[[ Records for the task open ]]
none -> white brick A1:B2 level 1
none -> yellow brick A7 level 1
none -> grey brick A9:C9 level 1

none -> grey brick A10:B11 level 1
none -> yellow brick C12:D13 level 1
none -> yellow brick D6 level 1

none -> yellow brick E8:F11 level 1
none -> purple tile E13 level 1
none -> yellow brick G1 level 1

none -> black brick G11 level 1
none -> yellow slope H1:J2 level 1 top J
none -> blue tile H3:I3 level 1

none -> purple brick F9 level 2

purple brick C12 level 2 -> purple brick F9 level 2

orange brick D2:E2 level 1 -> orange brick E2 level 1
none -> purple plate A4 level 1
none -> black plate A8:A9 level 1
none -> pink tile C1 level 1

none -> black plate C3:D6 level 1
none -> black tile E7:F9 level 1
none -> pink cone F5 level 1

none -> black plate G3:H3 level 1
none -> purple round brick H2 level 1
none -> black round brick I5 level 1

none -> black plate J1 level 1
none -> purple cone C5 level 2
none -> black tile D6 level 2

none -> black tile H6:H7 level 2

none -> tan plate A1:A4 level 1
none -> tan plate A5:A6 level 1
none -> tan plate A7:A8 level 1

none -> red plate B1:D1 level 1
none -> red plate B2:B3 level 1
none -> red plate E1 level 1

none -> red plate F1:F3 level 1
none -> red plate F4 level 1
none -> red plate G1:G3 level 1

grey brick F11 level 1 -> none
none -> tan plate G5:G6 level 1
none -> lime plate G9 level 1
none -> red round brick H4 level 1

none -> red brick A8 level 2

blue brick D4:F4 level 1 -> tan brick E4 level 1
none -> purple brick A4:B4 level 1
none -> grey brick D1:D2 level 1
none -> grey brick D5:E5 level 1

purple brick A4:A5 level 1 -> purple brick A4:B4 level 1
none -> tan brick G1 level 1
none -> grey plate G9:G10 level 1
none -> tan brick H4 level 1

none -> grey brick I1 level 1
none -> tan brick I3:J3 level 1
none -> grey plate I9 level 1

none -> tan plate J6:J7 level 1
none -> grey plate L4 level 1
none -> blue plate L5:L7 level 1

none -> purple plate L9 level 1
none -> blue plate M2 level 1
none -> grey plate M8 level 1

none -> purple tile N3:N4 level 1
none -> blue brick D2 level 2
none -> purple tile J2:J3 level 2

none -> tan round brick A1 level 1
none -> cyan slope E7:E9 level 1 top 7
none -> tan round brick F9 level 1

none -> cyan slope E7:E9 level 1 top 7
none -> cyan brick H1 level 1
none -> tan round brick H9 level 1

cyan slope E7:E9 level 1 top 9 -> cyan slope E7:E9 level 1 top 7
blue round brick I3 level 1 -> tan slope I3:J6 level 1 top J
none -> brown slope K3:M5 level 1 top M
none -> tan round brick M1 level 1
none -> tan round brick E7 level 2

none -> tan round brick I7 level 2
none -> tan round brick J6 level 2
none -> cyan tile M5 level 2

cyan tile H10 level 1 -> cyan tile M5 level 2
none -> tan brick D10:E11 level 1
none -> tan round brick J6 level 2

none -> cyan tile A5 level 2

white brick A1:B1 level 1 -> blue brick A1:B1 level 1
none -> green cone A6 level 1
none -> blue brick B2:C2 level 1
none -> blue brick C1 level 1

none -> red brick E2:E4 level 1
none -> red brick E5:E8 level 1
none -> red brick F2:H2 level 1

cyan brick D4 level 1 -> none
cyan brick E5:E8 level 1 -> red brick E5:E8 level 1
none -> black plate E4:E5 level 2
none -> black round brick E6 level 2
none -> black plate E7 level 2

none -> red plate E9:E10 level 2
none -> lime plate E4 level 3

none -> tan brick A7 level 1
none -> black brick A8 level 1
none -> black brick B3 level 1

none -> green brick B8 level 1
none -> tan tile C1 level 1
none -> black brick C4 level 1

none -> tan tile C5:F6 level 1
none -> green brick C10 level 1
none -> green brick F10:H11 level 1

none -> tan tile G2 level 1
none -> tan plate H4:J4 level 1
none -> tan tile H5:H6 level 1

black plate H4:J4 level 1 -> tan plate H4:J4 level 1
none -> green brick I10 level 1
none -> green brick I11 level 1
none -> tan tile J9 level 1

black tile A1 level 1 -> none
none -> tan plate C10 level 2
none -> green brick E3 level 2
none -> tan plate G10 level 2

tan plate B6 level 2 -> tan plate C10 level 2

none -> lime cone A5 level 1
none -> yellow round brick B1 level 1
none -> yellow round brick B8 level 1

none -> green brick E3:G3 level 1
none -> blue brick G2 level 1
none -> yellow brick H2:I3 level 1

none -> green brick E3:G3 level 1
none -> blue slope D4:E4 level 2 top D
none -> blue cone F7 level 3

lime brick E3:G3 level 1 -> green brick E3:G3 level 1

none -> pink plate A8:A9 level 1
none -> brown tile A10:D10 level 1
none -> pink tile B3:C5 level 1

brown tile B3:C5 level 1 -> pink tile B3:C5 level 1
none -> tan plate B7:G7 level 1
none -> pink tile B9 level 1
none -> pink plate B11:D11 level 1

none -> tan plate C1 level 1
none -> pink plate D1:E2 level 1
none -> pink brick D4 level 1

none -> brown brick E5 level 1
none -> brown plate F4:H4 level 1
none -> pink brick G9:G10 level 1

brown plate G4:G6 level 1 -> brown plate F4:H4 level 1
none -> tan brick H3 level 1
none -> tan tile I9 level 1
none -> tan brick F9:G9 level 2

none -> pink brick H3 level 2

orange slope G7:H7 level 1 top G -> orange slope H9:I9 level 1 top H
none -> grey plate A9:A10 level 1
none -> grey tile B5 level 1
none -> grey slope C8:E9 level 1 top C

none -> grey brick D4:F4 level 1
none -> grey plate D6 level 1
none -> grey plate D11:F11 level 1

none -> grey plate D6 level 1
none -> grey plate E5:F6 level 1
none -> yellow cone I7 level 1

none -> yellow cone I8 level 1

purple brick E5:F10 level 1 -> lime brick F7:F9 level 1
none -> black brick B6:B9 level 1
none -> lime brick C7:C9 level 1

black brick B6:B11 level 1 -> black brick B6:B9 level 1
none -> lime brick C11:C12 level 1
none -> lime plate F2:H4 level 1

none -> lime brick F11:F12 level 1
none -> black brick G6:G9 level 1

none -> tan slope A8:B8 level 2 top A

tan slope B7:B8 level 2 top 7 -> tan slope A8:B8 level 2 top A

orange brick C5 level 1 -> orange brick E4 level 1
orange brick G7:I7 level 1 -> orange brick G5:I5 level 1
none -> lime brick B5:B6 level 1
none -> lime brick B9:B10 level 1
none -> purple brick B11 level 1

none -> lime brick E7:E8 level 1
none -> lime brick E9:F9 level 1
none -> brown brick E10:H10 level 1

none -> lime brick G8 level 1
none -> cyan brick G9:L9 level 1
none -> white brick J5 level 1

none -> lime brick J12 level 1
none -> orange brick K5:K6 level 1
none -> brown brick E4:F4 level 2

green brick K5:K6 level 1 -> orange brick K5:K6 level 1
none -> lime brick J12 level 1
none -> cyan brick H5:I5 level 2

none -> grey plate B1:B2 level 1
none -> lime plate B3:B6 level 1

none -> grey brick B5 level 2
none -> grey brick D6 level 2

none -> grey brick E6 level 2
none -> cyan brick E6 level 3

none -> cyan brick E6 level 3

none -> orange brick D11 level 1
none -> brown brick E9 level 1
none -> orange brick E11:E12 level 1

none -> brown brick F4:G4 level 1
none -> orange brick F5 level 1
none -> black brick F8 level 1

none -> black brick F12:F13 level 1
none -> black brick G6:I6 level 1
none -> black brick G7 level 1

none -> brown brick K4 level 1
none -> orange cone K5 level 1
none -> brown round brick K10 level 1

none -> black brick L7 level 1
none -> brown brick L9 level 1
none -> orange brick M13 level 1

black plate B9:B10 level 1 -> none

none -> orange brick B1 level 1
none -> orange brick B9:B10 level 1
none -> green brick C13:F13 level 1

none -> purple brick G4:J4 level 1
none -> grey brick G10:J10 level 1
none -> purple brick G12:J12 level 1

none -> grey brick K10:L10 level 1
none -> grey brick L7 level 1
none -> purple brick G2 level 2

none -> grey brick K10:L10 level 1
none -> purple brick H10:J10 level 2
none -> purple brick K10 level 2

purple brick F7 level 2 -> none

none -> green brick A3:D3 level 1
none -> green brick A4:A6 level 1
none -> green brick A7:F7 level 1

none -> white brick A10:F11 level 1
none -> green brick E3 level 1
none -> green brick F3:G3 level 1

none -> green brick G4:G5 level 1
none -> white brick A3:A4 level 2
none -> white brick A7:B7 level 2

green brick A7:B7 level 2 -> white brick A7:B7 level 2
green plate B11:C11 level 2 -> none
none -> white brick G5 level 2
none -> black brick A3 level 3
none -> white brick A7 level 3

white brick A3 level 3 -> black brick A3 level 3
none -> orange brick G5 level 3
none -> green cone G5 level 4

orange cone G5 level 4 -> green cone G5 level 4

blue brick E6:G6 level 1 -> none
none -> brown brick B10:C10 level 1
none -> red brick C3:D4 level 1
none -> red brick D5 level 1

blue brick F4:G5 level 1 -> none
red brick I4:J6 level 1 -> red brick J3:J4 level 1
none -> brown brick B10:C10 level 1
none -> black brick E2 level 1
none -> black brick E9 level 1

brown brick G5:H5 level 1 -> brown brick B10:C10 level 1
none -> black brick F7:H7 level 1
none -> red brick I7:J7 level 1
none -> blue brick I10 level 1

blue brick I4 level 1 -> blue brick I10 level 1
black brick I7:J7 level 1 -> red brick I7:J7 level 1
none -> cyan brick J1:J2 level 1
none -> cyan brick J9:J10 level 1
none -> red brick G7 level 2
[[ Records for the task closed ]]
Which lines of the material above hold the string "pink"? Pull them out.

none -> pink tile C1 level 1
none -> pink cone F5 level 1
none -> pink plate A8:A9 level 1
none -> pink tile B3:C5 level 1
brown tile B3:C5 level 1 -> pink tile B3:C5 level 1
none -> pink tile B9 level 1
none -> pink plate B11:D11 level 1
none -> pink plate D1:E2 level 1
none -> pink brick D4 level 1
none -> pink brick G9:G10 level 1
none -> pink brick H3 level 2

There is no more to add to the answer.